== Written task ==
Pick out every line below that contains the string "tuplet", matching case exactly, and copy each one.

== Extracted data ==

-- start --

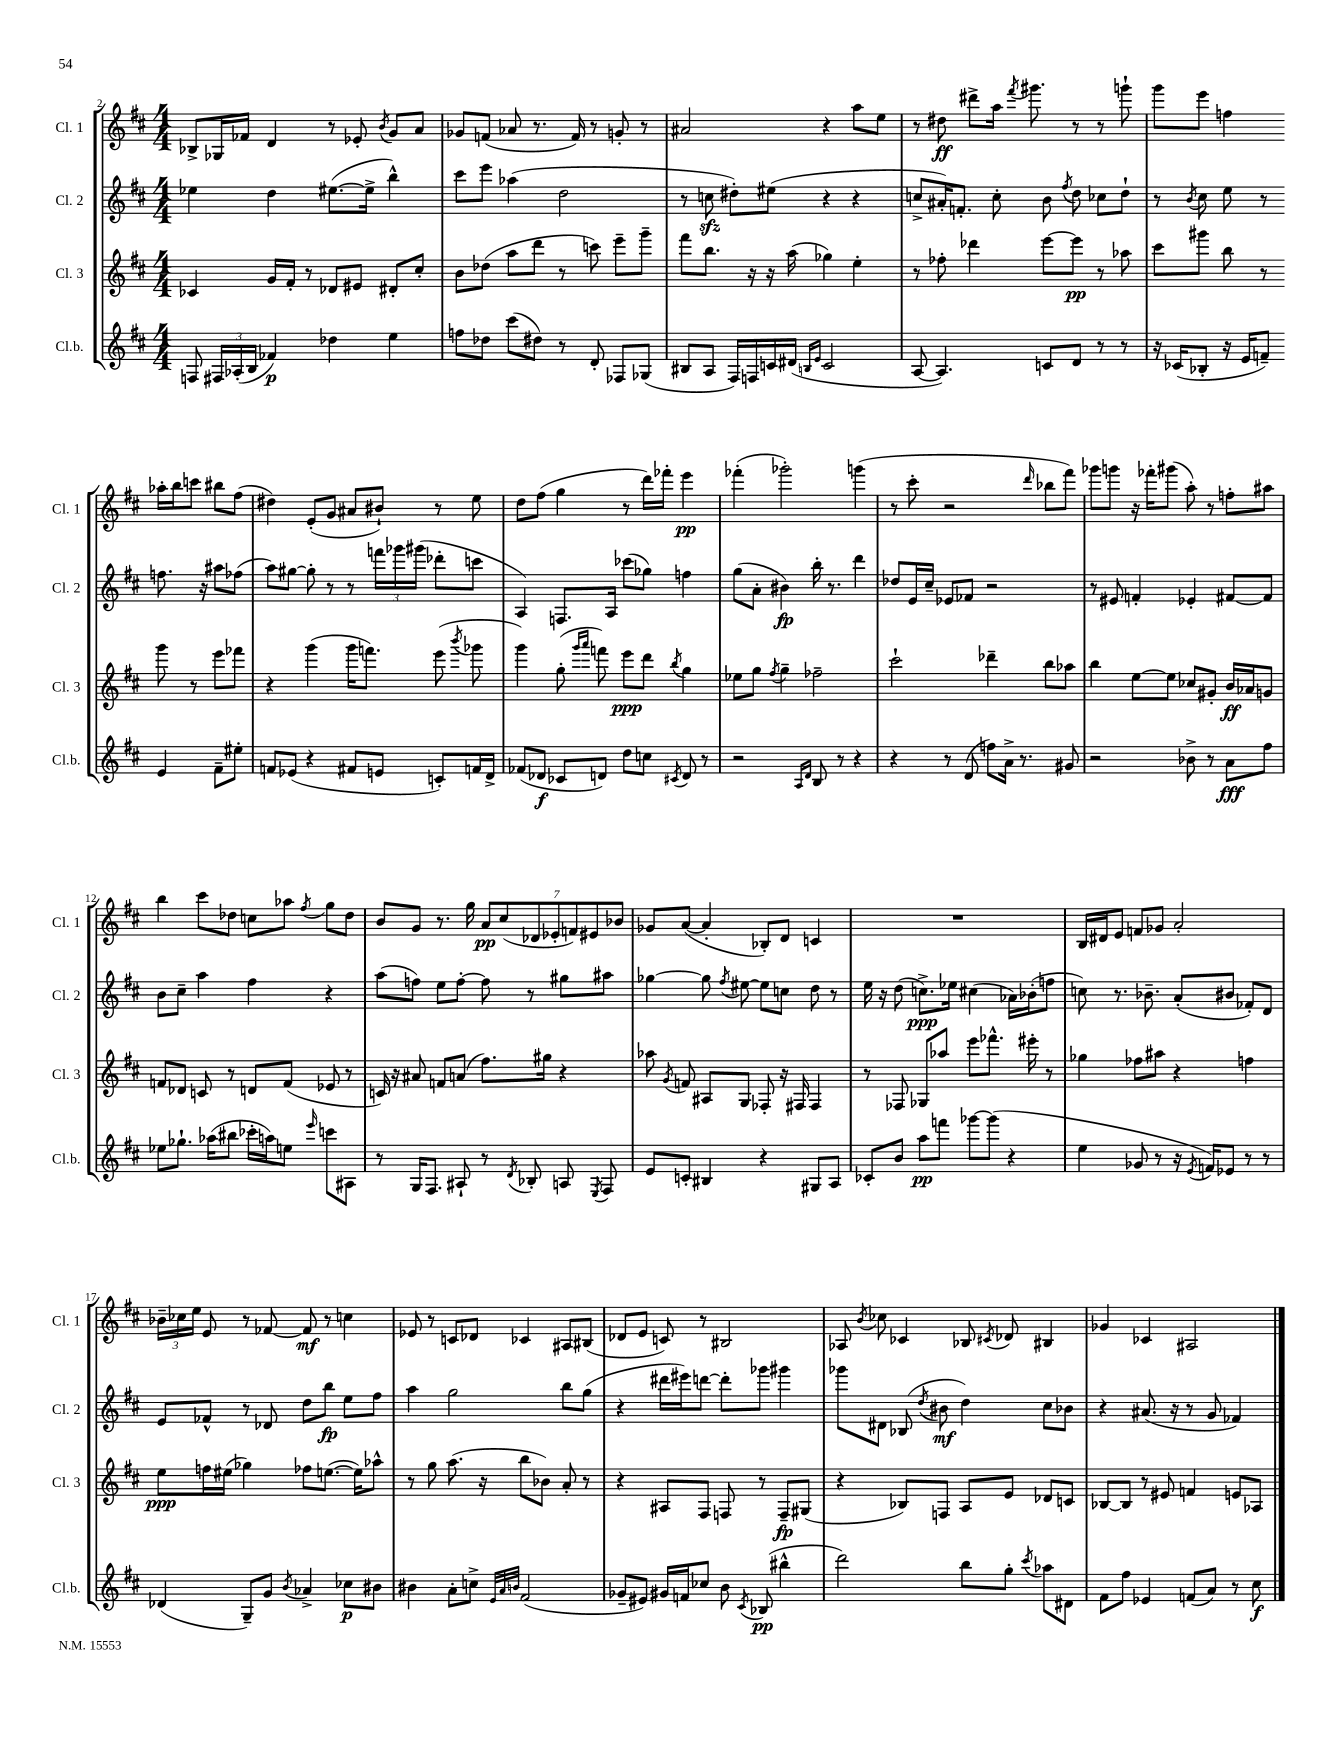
<<
\new StaffGroup <<
\new Staff = "s0" \with { instrumentName = "Cl. 1" shortInstrumentName = "Cl. 1" } {
    \clef treble \key d \major \numericTimeSignature \time 4/4
    \autoBeamOff bes8[-> ges16 fes'16] d'4 r8 ees'8-. \acciaccatura { b'8 } g'8[ a'8] |
    ges'8[ f'8]( aes'8 r8. f'16) r8 g'8-. r8 |
    ais'2 r4 a''8[ e''8] |
    r8 dis''8\ff dis'''8[-> a''16] \acciaccatura { fis'''8 } gis'''8. r8 r8 g'''8-! |
    g'''8[ e'''8] f''4 aes''16[-. b''16 c'''8] bis''8[ f''8]( |
    dis''4) e'8[-.( g'8] ais'8[ bis'8]-!) r8 e''8 |
    d''8[ fis''8]( g''4 r8 d'''16[) fes'''16]-. e'''4\pp |
    fes'''4-.( ges'''2-.) g'''4( |
    r8 cis'''8-. r2 \grace { d'''16 } bes''8[ fis'''8]) |
    ges'''8[ g'''8] r16 fes'''16[-. gis'''8]( a''8-.) r8 f''8[-. ais''8] |
    b''4 cis'''8[ des''8] c''8[ aes''8] \acciaccatura { fis''8 } g''8[ des''8] |
    b'8[ g'8] r8. g''16 \tuplet 7/4 { a'8[\pp cis''8( des'8 ees'8-. f'8) eis'8 bes'8] } |
    ges'8[ a'8]~( a'4-. bes8[-.) d'8] c'4 |
    R1 |
    b16[ dis'16 e'8] f'8[ ges'8] a'2-. |
    \tuplet 3/2 { bes'16[-- ces''16 e''16] } e'8 r8 fes'8~ fes'8\mf r8 c''4 |
    ees'8 r8 c'8[ des'8] ces'4 ais8[ bis8]( |
    des'8[ e'8] c'8) r8 bis2 |
    aes8 \acciaccatura { b'8 } ces''8 ces'4 bes8 \acciaccatura { cis'8 } des'8 bis4 |
    ges'4 ces'4 ais2 \bar "|." |
}
\new Staff = "s1" \with { instrumentName = "Cl. 2" shortInstrumentName = "Cl. 2" } {
    \clef treble \key d \major \numericTimeSignature \time 4/4
    \autoBeamOff ees''4 d''4 eis''8.[~( eis''16]-> b''4-^) |
    cis'''8[ e'''8] aes''4( d''2 |
    r8 c''8\sfz dis''8[-.) eis''8]( r4 r4 |
    c''8[-> ais'16-.) f'8.]-. c''8-. b'8 \acciaccatura { fis''8 } d''8 ces''8[ d''8]-! |
    r8 \acciaccatura { b'8 } cis''8 e''8 r8 f''8. r16 ais''8[ fes''8]( |
    a''8[) gis''8]~ gis''8-. r8 r8 \tuplet 3/2 { f'''16[ ges'''16 gis'''16]( } des'''8[-. c'''8] |
    a4) f8.[ a16] ces'''8[( ges''8]) f''4 |
    g''8[( a'8]-. bis'4\fp) b''16-. r8. d'''4 |
    des''8[ e'16 cis''16]-- ees'8[ fes'8] r2 |
    r8 eis'8 f'4-. ees'4-. fis'8[~ fis'8] |
    b'8[ cis''8]-- a''4 fis''4 r4 |
    a''8[( f''8]) e''8[ f''8]~-. f''8 r8 gis''8[ ais''8] |
    ges''4~ ges''8 \acciaccatura { fis''8 } eis''8~ eis''8[ c''8] d''8 r8 |
    e''16 r16 d''8( c''8.[->\ppp) ees''16] cis''4( aes'16[) bes'16-.( f''8] |
    c''8) r8. bes'8.-- a'8[-.( bis'8] fes'8[-.) d'8] |
    e'8[ fes'8]-^ r8 des'8 d''8[ b''8]\fp e''8[ fis''8] |
    a''4 g''2 b''8[ g''8]( |
    r4 dis'''16[ eis'''16) d'''8]~ d'''8[-. ges'''8] gis'''4 |
    ges'''8[ dis'8] bes8( \acciaccatura { d''8 } bis'8\mf d''4) cis''8[ bes'8] |
    r4 ais'8.( r16 r8 g'8 fes'4) \bar "|." |
}
\new Staff = "s2" \with { instrumentName = "Cl. 3" shortInstrumentName = "Cl. 3" } {
    \clef treble \key d \major \numericTimeSignature \time 4/4
    \autoBeamOff ces'4 g'16[ fis'16]-. r8 des'8[ eis'8] dis'8[-. cis''8]-. |
    b'8[ des''8]( a''8[ d'''8] r8 c'''8) e'''8[-- g'''8]-- |
    fis'''8[ b''8.] r16 r16 a''16( ges''4) e''4-. |
    r8 fes''8-. des'''4 e'''8[~ e'''8]\pp r8 aes''8 |
    cis'''8[ gis'''8] b''8 r8 gis'''8 r8 e'''8[ fes'''8] |
    r4 g'''4( g'''16[ f'''8.]) e'''8( \acciaccatura { b'''8 } ges'''8 |
    g'''4) g''8-.( \grace { g'''16[ a'''16] } f'''8) e'''8[\ppp d'''8] \acciaccatura { b''8 } g''4 |
    ees''8[ g''8] \acciaccatura { fis''8 } g''4-- fes''2-- |
    cis'''2-! des'''4-- b''8[ aes''8] |
    b''4 e''8[~ e''8] ces''8[ gis'8]-. b'16[\ff aes'16 g'8] |
    f'8[ des'8] c'8 r8 d'8[ f'8]( ees'8 r8 |
    c'16) r16 ais'8 f'8[ a'8]( fis''8.[) gis''16] r4 |
    aes''8 \acciaccatura { g'8 } f'8 ais8[ g8] fes8-. r16 fis16 fis4 |
    r8 fes8 ges8[ aes''8] e'''8[ fes'''8.]-^ eis'''16-. r8 |
    ges''4 fes''8[ ais''8] r4 f''4 |
    e''8[\ppp f''16 eis''16]( ges''4) fes''8[ e''8.]~( e''16[) aes''8]-^ |
    r8 g''8 a''8.( r16 b''8[ bes'8]) a'8-. r8 |
    r4 ais8[ fis8] f8 r8 f8[--\fp gis8]( |
    r4 bes8[) f8] a8[ e'8] des'8[ c'8] |
    bes8[~ bes8] r8 eis'8 f'4 e'8[ aes8] \bar "|." |
}
\new Staff = "s3" \with { instrumentName = "Cl.b." shortInstrumentName = "Cl.b." } {
    \clef treble \key d \major \numericTimeSignature \time 4/4
    \autoBeamOff f8 \tuplet 3/2 { fis16[ aes16-.( b16] } fes'4\p) des''4 e''4 |
    f''8[ des''8] cis'''8[( dis''8]) r8 d'8-. fes8[ ges8]( |
    bis8[ a8] fis16[) f16 c'16 dis'16]( \grace { b16[ e'16] } c'2 |
    a8~ a4.) c'8[ d'8] r8 r8 |
    r16 ces'16[( bes8]-. r16 e'16[ f'8]--) e'4 f'8[-- eis''8]-. |
    f'8[ ees'8]( r4 fis'8[ e'8] c'8[-.) f'16 d'16]-> |
    fes'8[( des'8]\f ces'8[ d'8]) d''8[ c''8] \acciaccatura { cis'8 } d'8 r8 |
    r2 \grace { a16[ d'16] } b8 r8 r4 |
    r4 r8 d'8( f''8[) a'16]-> r8. gis'8 |
    r2 bes'8-> r8 a'8[\fff fis''8] |
    ees''8[ ges''8.]-! aes''16[( bis''8] ces'''16[-. a''16) e''8] \grace { e'''16 } c'''8[ ais8] |
    r8 g16[ fis8.] ais8-! r8 \acciaccatura { d'8 } bes8-. a8 \acciaccatura { e8 } fis8 |
    e'8[ c'8]-. bis4 r4 gis8[ a8] |
    ces'8[-. b'8] a''8[\pp f'''8] ges'''8[~ ges'''8]( r4 |
    e''4 ges'8 r8 r16 \acciaccatura { e'8 } f'16[) ees'8] r8 r8 |
    des'4( g8[--) g'8] \acciaccatura { b'8 } aes'4-> ces''8[\p bis'8] |
    bis'4 a'8[-. c''8]-> \grace { e'32[ a'32 b'32] } fis'2( |
    ges'8[-- eis'8]) gis'16[ f'16 ces''8] b'8 \acciaccatura { cis'8 } bes8\pp( bis''4-^ |
    d'''2) b''8[ g''8]-. \acciaccatura { cis'''8 } aes''8[ dis'8] |
    fis'8[ fis''8] ees'4 f'8[( a'8]) r8 cis''8\f \bar "|." |
}
>>
>>
\layout { \context { \Score currentBarNumber = #2 } }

-- end --

== Problem solution ==
    b'8[ g'8] r8. g''16 \tuplet 7/4 { a'8[\pp cis''8( des'8 ees'8-. f'8) eis'8 bes'8] } |
    \tuplet 3/2 { bes'16[-- ces''16 e''16] } e'8 r8 fes'8~ fes'8\mf r8 c''4 |
    a''8[) gis''8]~ gis''8-. r8 r8 \tuplet 3/2 { f'''16[ ges'''16 gis'''16]( } des'''8[-. c'''8] |
    \autoBeamOff f8 \tuplet 3/2 { fis16[ aes16-.( b16] } fes'4\p) des''4 e''4 |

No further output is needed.